Brief >> Would you retype the listing word for word, skipping its pictures?

Recorded information >>
★ ★ ★ ★ ★ ★ ★

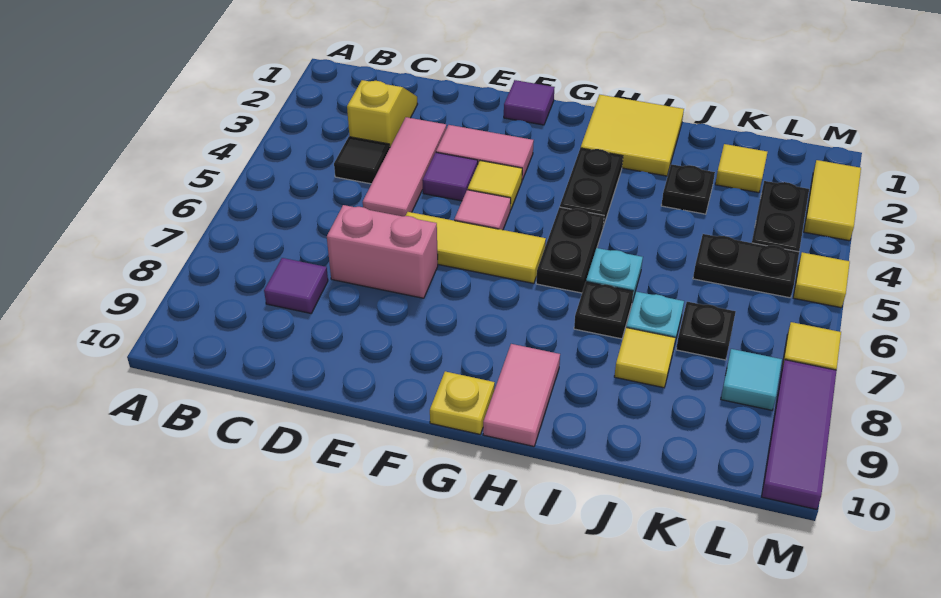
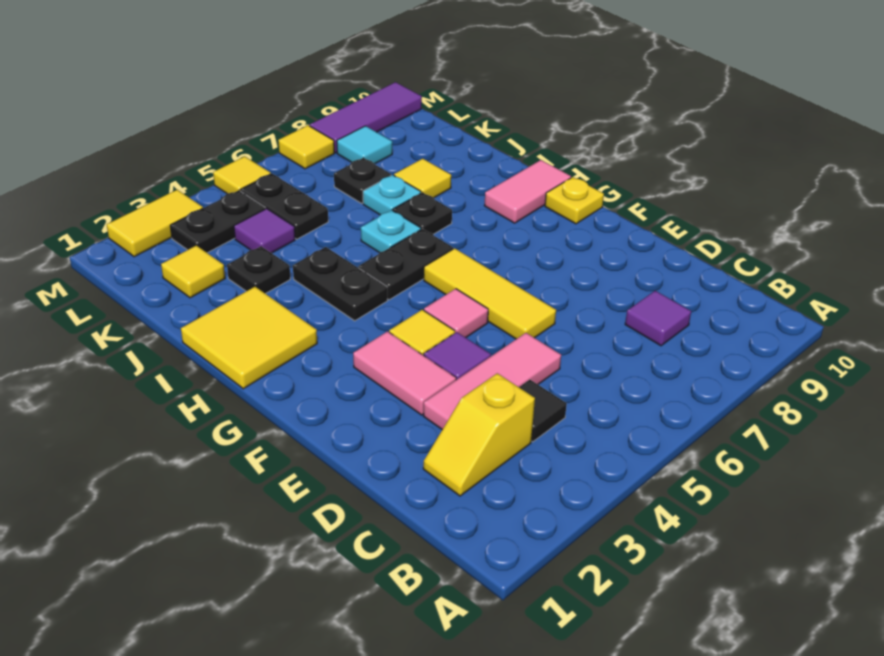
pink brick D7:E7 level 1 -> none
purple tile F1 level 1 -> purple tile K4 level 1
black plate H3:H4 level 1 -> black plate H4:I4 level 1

★ ★ ★ ★ ★ ★ ★

Finished exercise >>
pink brick D7:E7 level 1 -> none
purple tile F1 level 1 -> purple tile K4 level 1
black plate H3:H4 level 1 -> black plate H4:I4 level 1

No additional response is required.